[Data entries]
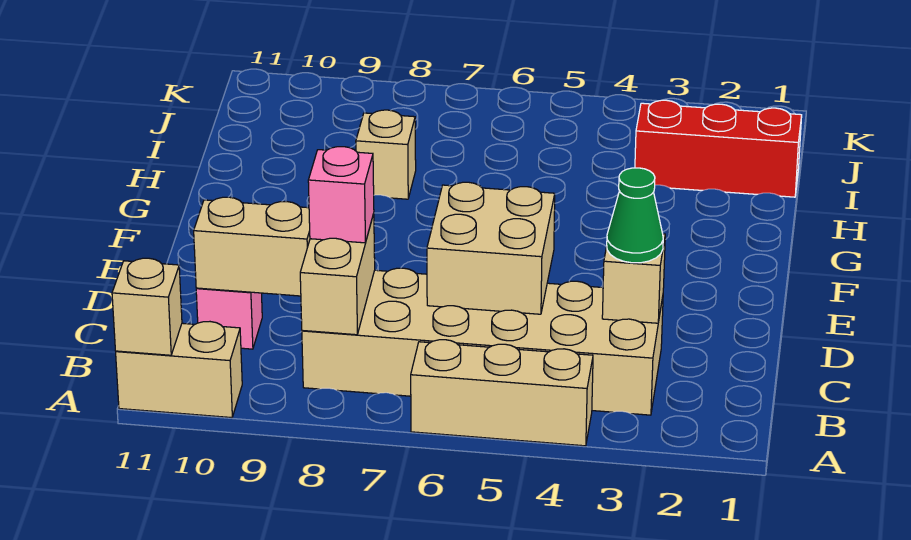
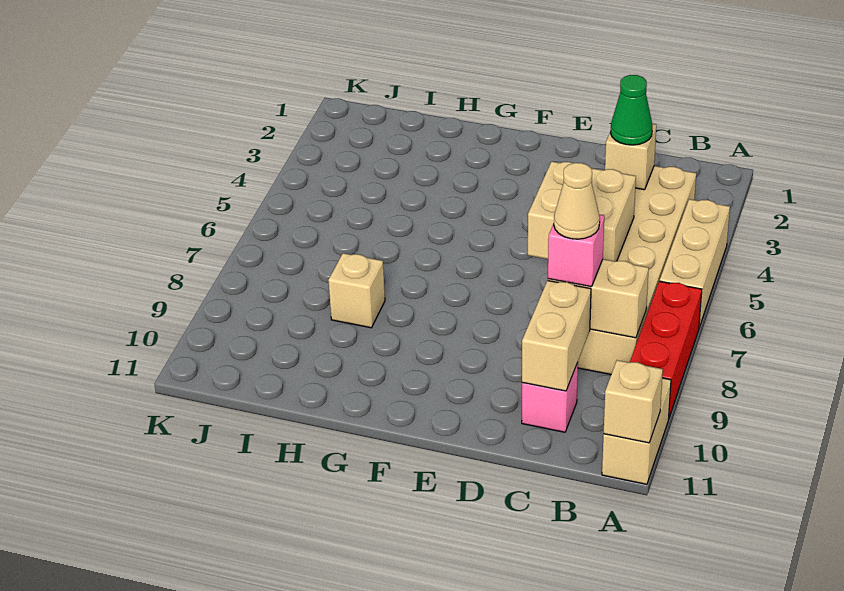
none -> tan cone C8 level 4
red brick I1:I3 level 1 -> red brick A7:A9 level 1

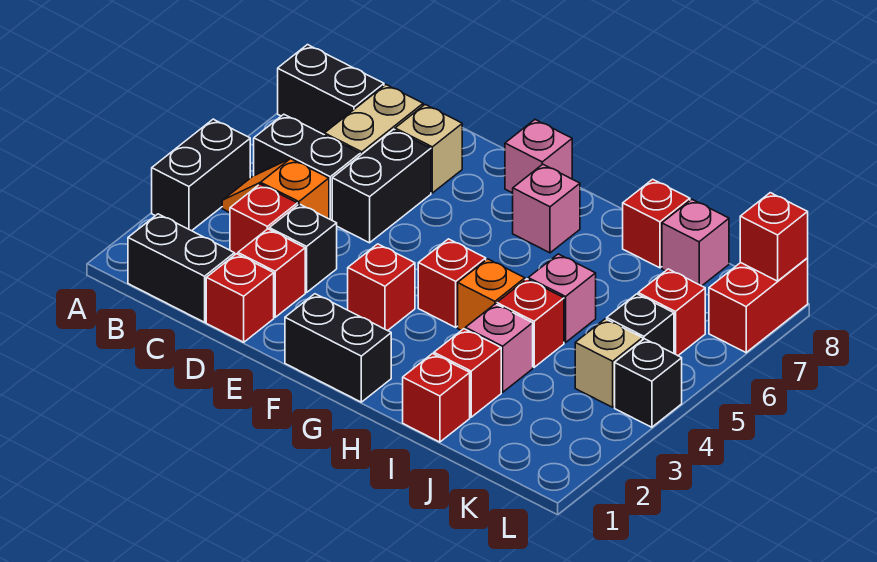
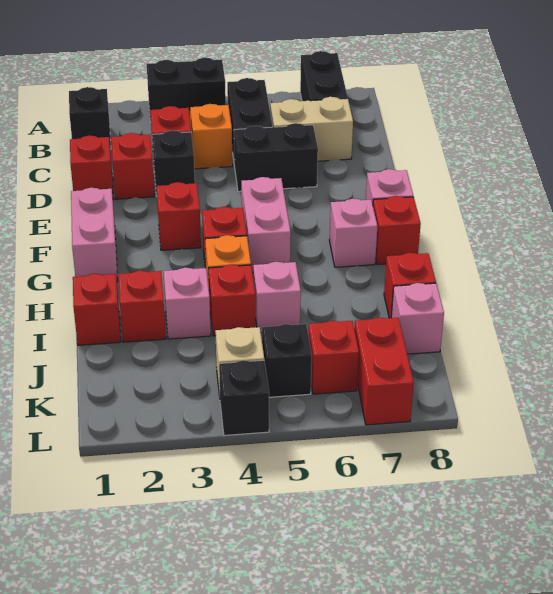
black brick B1:C1 level 1 -> black brick B1 level 1
tan brick D7 level 1 -> none
black brick F1:G1 level 1 -> pink brick F1:G1 level 1
none -> pink brick F5:G5 level 1
red brick L7:L8 level 1 -> red brick K7:L7 level 1
red brick L8 level 2 -> red brick G8 level 1

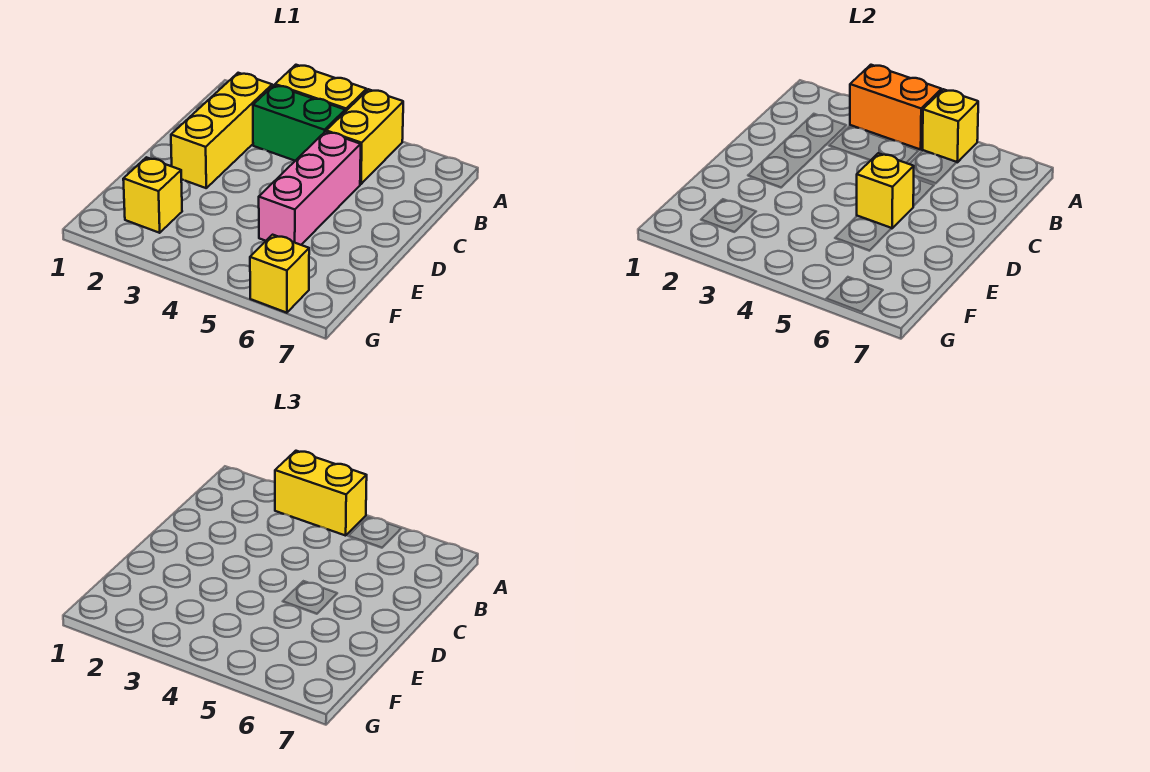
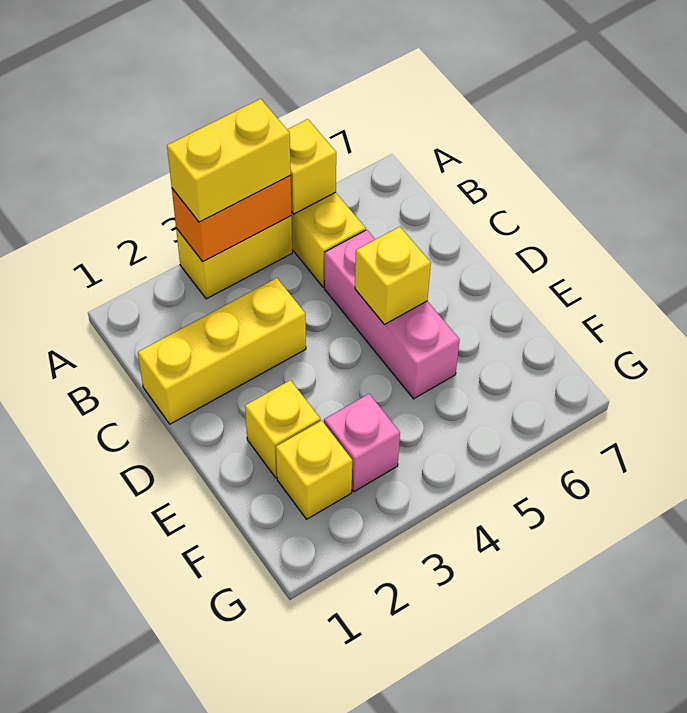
yellow brick B2:D2 level 1 -> yellow brick C1:C3 level 1
green brick B3:B4 level 1 -> none
none -> pink brick F3 level 1
yellow brick G6 level 1 -> yellow brick E2 level 1

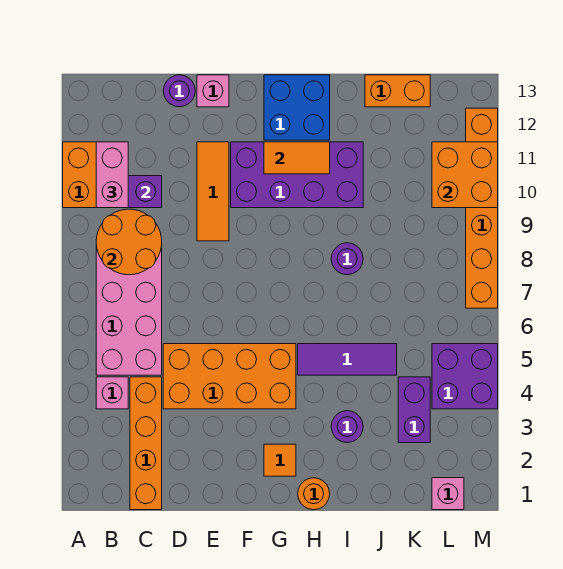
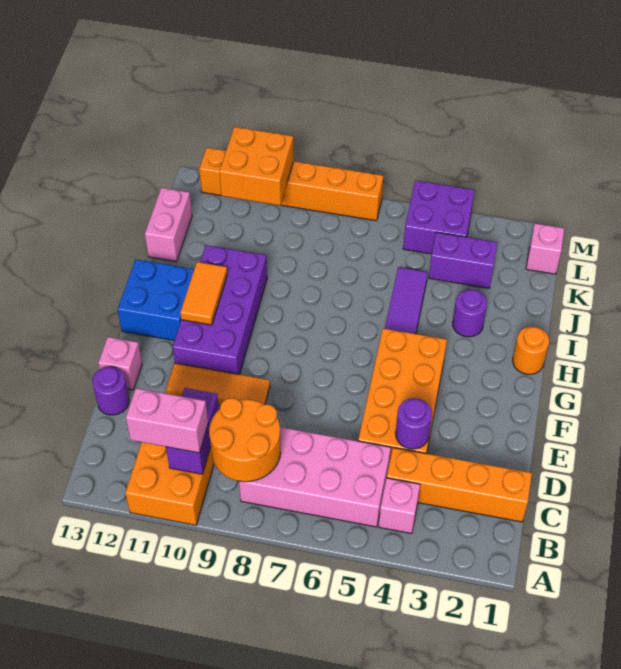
orange tile G2 level 1 -> none
purple round brick I8 level 1 -> purple round brick D4 level 2
orange brick J13:K13 level 1 -> pink brick J13:K13 level 1

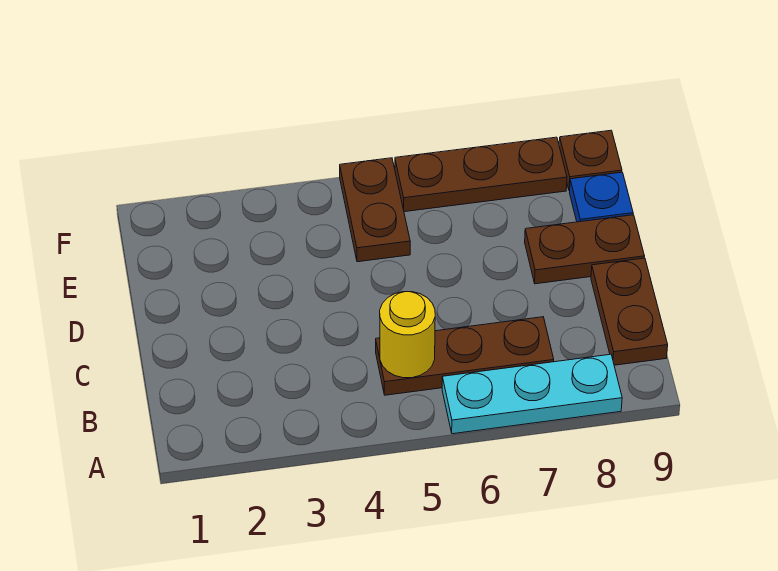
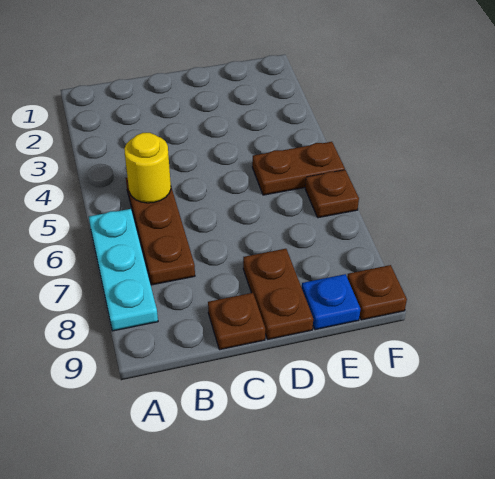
brown plate B9:C9 level 1 -> brown plate C9 level 1
brown plate F6:F8 level 1 -> brown plate F6 level 1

_WORK TO COMPLETE_
Repeat each record exactly as shown above, dropping all images.

_RESPONSE FOR THIS EXERCISE_
none -> tan cone C8 level 4
red brick I1:I3 level 1 -> red brick A7:A9 level 1

black brick B1:C1 level 1 -> black brick B1 level 1
tan brick D7 level 1 -> none
black brick F1:G1 level 1 -> pink brick F1:G1 level 1
none -> pink brick F5:G5 level 1
red brick L7:L8 level 1 -> red brick K7:L7 level 1
red brick L8 level 2 -> red brick G8 level 1

yellow brick B2:D2 level 1 -> yellow brick C1:C3 level 1
green brick B3:B4 level 1 -> none
none -> pink brick F3 level 1
yellow brick G6 level 1 -> yellow brick E2 level 1

orange tile G2 level 1 -> none
purple round brick I8 level 1 -> purple round brick D4 level 2
orange brick J13:K13 level 1 -> pink brick J13:K13 level 1

brown plate B9:C9 level 1 -> brown plate C9 level 1
brown plate F6:F8 level 1 -> brown plate F6 level 1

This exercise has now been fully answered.